**** Records for processing
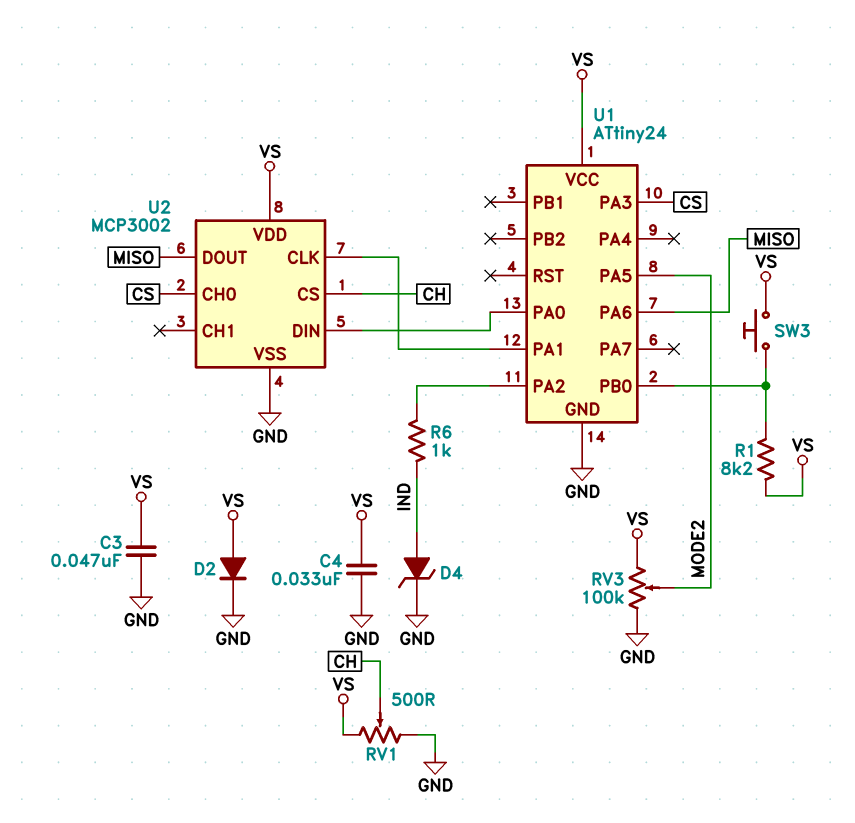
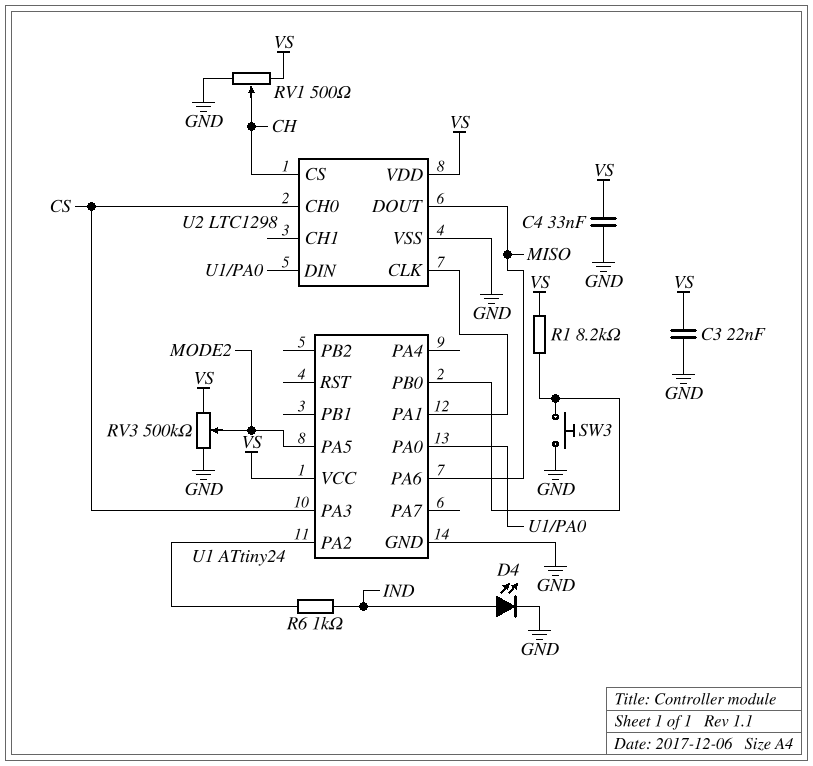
C3: 47nF (GND, VS) -> 22nF (GND, VS)
D2: diode (A VS, K GND) -> none
D4: zener (A IND, K GND) -> LED (A IND, K GND)
RV3: 100k (GND, VS, wiper MODE2) -> 500k (GND, VS, wiper MODE2)
SW3: button (U1/PB0, VS) -> button (GND, U1/PB0)
U2: MCP3002 -> LTC1298

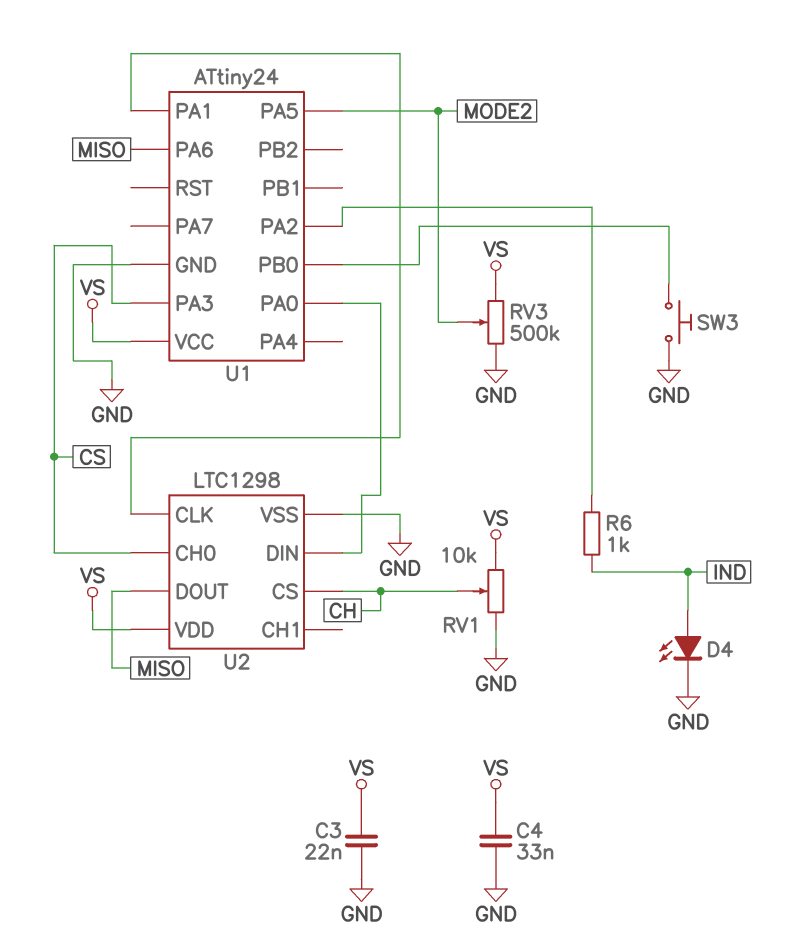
R1: 8.2k (U1/PB0, VS) -> none
RV1: 500 (GND, VS, wiper CH) -> 10k (GND, VS, wiper CH)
********
What this task involves » Please show all lines from the entries that contain the word "none".

Exercise result »
D2: diode (A VS, K GND) -> none
R1: 8.2k (U1/PB0, VS) -> none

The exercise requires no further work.